Top of The data
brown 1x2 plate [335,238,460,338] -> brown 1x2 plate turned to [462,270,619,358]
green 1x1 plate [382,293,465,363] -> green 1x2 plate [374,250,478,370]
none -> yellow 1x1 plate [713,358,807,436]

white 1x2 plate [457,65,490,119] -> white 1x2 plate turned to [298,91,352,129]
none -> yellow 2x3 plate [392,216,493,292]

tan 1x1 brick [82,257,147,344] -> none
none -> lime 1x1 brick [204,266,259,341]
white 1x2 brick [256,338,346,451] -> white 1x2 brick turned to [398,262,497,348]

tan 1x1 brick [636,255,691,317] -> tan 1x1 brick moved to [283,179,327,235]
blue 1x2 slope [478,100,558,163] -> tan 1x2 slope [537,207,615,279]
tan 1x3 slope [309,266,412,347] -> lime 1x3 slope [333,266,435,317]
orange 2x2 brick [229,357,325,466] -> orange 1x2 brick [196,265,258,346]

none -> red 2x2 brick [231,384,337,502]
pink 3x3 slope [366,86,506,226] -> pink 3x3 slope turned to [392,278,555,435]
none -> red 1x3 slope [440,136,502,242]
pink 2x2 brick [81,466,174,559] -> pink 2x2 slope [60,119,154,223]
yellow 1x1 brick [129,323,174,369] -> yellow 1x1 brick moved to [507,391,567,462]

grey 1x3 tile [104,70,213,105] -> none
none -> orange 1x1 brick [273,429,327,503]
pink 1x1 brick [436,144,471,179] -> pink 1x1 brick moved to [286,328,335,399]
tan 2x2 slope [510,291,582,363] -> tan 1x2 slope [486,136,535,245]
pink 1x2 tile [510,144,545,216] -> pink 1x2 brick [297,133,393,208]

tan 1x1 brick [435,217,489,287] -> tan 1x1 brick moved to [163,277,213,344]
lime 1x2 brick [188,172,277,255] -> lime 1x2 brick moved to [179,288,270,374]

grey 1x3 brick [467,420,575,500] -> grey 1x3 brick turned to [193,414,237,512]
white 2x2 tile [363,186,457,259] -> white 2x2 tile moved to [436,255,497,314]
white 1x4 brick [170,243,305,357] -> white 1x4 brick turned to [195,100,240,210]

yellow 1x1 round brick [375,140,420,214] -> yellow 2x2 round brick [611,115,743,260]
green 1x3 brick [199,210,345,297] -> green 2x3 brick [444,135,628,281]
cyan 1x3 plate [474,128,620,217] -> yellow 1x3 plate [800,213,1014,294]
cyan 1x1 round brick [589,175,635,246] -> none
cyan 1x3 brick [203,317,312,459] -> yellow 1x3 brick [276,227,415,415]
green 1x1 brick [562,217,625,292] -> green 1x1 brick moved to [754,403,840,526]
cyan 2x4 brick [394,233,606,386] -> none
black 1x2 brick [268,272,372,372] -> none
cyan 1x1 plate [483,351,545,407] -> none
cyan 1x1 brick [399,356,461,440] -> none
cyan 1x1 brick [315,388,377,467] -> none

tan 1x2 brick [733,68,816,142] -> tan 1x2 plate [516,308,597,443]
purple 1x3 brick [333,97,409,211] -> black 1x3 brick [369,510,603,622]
Bottom of The data
▶ Problem description
Find all the lines with "pink" in the data and copy them.

▶ Solution
pink 3x3 slope [366,86,506,226] -> pink 3x3 slope turned to [392,278,555,435]
pink 2x2 brick [81,466,174,559] -> pink 2x2 slope [60,119,154,223]
pink 1x1 brick [436,144,471,179] -> pink 1x1 brick moved to [286,328,335,399]
pink 1x2 tile [510,144,545,216] -> pink 1x2 brick [297,133,393,208]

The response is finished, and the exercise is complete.